→ Task item: Copy word for word the lines of the records, starting with the line that contains "Point (503, 403) would" and going on through the line that contains "You are a food", both of those included.
=-=-=-=-=
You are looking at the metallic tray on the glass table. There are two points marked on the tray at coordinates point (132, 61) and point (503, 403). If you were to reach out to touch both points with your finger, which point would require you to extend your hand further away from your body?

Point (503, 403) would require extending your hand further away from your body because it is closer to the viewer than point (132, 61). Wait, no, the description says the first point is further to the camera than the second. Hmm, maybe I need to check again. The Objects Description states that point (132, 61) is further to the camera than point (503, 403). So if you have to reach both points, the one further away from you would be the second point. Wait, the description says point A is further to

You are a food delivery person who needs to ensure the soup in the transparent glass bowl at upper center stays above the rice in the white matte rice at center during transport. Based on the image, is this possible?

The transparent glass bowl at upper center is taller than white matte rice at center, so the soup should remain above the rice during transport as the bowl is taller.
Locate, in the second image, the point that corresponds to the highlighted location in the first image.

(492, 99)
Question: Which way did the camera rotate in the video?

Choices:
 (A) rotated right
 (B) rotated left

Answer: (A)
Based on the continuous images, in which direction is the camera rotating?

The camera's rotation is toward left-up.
=-=-=-=-=
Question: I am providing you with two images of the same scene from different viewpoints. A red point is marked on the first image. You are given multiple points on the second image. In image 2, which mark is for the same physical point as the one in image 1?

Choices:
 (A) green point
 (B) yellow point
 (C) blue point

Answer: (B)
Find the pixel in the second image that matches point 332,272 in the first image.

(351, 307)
=-=-=-=-=
→ Problem solution:
Point (503, 403) would require extending your hand further away from your body because it is closer to the viewer than point (132, 61). Wait, no, the description says the first point is further to the camera than the second. Hmm, maybe I need to check again. The Objects Description states that point (132, 61) is further to the camera than point (503, 403). So if you have to reach both points, the one further away from you would be the second point. Wait, the description says point A is further to

You are a food delivery person who needs to ensure the soup in the transparent glass bowl at upper center stays above the rice in the white matte rice at center during transport. Based on the image, is this possible?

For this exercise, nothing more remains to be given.